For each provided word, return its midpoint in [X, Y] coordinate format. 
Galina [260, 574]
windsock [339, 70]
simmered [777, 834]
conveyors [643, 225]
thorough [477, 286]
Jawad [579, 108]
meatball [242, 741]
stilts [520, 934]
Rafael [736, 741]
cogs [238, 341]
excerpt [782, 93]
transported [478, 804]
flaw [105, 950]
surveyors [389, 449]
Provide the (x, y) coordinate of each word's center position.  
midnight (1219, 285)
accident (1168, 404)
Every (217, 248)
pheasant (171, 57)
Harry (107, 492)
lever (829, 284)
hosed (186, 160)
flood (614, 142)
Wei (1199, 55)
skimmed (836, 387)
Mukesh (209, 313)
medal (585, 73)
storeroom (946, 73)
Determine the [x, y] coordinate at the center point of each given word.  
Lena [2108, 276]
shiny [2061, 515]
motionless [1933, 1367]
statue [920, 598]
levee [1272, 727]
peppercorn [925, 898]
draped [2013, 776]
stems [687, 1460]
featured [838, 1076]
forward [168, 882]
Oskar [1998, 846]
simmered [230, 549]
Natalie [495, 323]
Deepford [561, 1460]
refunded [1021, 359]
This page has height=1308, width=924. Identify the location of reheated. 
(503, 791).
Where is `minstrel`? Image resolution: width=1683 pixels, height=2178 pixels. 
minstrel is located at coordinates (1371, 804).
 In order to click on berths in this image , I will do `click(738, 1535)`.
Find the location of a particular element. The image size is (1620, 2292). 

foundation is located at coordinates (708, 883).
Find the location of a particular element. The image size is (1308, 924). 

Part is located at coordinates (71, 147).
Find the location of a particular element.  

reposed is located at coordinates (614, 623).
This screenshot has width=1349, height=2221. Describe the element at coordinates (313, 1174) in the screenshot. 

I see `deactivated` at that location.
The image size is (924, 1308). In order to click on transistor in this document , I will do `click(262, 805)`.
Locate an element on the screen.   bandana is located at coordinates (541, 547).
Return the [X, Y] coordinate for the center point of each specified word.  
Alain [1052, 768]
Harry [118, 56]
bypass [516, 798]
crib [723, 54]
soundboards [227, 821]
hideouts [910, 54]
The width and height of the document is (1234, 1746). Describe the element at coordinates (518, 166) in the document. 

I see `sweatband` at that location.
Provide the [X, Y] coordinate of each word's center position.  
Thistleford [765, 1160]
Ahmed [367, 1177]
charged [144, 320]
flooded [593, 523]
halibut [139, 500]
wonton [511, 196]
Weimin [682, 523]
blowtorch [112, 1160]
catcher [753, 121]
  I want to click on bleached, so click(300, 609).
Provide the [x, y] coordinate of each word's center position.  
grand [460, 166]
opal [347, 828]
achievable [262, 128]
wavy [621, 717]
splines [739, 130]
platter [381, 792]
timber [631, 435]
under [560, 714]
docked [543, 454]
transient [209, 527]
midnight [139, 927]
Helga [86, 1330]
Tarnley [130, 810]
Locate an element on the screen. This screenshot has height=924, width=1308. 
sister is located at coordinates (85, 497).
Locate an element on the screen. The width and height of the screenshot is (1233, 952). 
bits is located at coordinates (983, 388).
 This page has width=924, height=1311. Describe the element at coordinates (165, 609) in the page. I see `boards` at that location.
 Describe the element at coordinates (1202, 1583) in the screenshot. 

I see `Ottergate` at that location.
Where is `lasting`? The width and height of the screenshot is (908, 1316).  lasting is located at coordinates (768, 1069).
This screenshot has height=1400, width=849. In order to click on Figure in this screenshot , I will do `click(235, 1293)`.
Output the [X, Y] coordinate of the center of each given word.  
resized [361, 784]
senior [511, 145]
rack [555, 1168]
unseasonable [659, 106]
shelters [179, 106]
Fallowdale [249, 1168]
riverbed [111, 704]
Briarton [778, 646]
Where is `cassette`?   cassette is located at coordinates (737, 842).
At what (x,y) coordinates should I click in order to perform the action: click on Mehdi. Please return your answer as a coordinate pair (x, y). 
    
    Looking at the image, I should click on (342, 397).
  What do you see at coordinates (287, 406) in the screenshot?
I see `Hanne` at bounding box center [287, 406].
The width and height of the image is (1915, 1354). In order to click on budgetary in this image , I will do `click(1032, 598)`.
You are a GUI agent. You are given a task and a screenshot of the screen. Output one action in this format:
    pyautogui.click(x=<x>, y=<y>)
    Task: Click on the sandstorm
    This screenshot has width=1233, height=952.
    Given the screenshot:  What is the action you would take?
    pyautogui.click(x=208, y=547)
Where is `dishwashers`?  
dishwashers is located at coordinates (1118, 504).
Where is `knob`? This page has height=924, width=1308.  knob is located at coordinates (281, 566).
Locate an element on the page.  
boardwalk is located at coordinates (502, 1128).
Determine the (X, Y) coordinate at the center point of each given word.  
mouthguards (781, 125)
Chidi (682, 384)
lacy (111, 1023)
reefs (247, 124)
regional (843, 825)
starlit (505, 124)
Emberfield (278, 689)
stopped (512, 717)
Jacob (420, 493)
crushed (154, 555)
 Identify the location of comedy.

-=-=-=-=-

Recopiez à l'identique chacune des lignes des enregistrements ci-dessus, sans en omettre aucune.

For each provided word, return its midpoint in [X, Y] coordinate format. 
Galina [260, 574]
windsock [339, 70]
simmered [777, 834]
conveyors [643, 225]
thorough [477, 286]
Jawad [579, 108]
meatball [242, 741]
stilts [520, 934]
Rafael [736, 741]
cogs [238, 341]
excerpt [782, 93]
transported [478, 804]
flaw [105, 950]
surveyors [389, 449]
Provide the (x, y) coordinate of each word's center position.  
midnight (1219, 285)
accident (1168, 404)
Every (217, 248)
pheasant (171, 57)
Harry (107, 492)
lever (829, 284)
hosed (186, 160)
flood (614, 142)
Wei (1199, 55)
skimmed (836, 387)
Mukesh (209, 313)
medal (585, 73)
storeroom (946, 73)
Determine the [x, y] coordinate at the center point of each given word.  
Lena [2108, 276]
shiny [2061, 515]
motionless [1933, 1367]
statue [920, 598]
levee [1272, 727]
peppercorn [925, 898]
draped [2013, 776]
stems [687, 1460]
featured [838, 1076]
forward [168, 882]
Oskar [1998, 846]
simmered [230, 549]
Natalie [495, 323]
Deepford [561, 1460]
refunded [1021, 359]
This page has height=1308, width=924. Identify the location of reheated. 
(503, 791).
Where is `minstrel`? Image resolution: width=1683 pixels, height=2178 pixels. 
minstrel is located at coordinates (1371, 804).
 In order to click on berths in this image , I will do `click(738, 1535)`.
Find the location of a particular element. The image size is (1620, 2292). 

foundation is located at coordinates (708, 883).
Find the location of a particular element. The image size is (1308, 924). 

Part is located at coordinates (71, 147).
Find the location of a particular element.  

reposed is located at coordinates (614, 623).
This screenshot has width=1349, height=2221. Describe the element at coordinates (313, 1174) in the screenshot. 

I see `deactivated` at that location.
The image size is (924, 1308). In order to click on transistor in this document , I will do `click(262, 805)`.
Locate an element on the screen.   bandana is located at coordinates (541, 547).
Return the [X, Y] coordinate for the center point of each specified word.  
Alain [1052, 768]
Harry [118, 56]
bypass [516, 798]
crib [723, 54]
soundboards [227, 821]
hideouts [910, 54]
The width and height of the document is (1234, 1746). Describe the element at coordinates (518, 166) in the document. 

I see `sweatband` at that location.
Provide the [X, Y] coordinate of each word's center position.  
Thistleford [765, 1160]
Ahmed [367, 1177]
charged [144, 320]
flooded [593, 523]
halibut [139, 500]
wonton [511, 196]
Weimin [682, 523]
blowtorch [112, 1160]
catcher [753, 121]
  I want to click on bleached, so click(300, 609).
Provide the [x, y] coordinate of each word's center position.  
grand [460, 166]
opal [347, 828]
achievable [262, 128]
wavy [621, 717]
splines [739, 130]
platter [381, 792]
timber [631, 435]
under [560, 714]
docked [543, 454]
transient [209, 527]
midnight [139, 927]
Helga [86, 1330]
Tarnley [130, 810]
Locate an element on the screen. This screenshot has height=924, width=1308. 
sister is located at coordinates (85, 497).
Locate an element on the screen. The width and height of the screenshot is (1233, 952). 
bits is located at coordinates (983, 388).
 This page has width=924, height=1311. Describe the element at coordinates (165, 609) in the page. I see `boards` at that location.
 Describe the element at coordinates (1202, 1583) in the screenshot. 

I see `Ottergate` at that location.
Where is `lasting`? The width and height of the screenshot is (908, 1316).  lasting is located at coordinates (768, 1069).
This screenshot has height=1400, width=849. In order to click on Figure in this screenshot , I will do `click(235, 1293)`.
Output the [X, Y] coordinate of the center of each given word.  
resized [361, 784]
senior [511, 145]
rack [555, 1168]
unseasonable [659, 106]
shelters [179, 106]
Fallowdale [249, 1168]
riverbed [111, 704]
Briarton [778, 646]
Where is `cassette`?   cassette is located at coordinates (737, 842).
At what (x,y) coordinates should I click in order to perform the action: click on Mehdi. Please return your answer as a coordinate pair (x, y). 
    
    Looking at the image, I should click on (342, 397).
  What do you see at coordinates (287, 406) in the screenshot?
I see `Hanne` at bounding box center [287, 406].
The width and height of the image is (1915, 1354). In order to click on budgetary in this image , I will do `click(1032, 598)`.
You are a GUI agent. You are given a task and a screenshot of the screen. Output one action in this format:
    pyautogui.click(x=<x>, y=<y>)
    Task: Click on the sandstorm
    This screenshot has width=1233, height=952.
    Given the screenshot:  What is the action you would take?
    pyautogui.click(x=208, y=547)
Where is `dishwashers`?  
dishwashers is located at coordinates (1118, 504).
Where is `knob`? This page has height=924, width=1308.  knob is located at coordinates (281, 566).
Locate an element on the page.  
boardwalk is located at coordinates (502, 1128).
Determine the (X, Y) coordinate at the center point of each given word.  
mouthguards (781, 125)
Chidi (682, 384)
lacy (111, 1023)
reefs (247, 124)
regional (843, 825)
starlit (505, 124)
Emberfield (278, 689)
stopped (512, 717)
Jacob (420, 493)
crushed (154, 555)
 Identify the location of comedy.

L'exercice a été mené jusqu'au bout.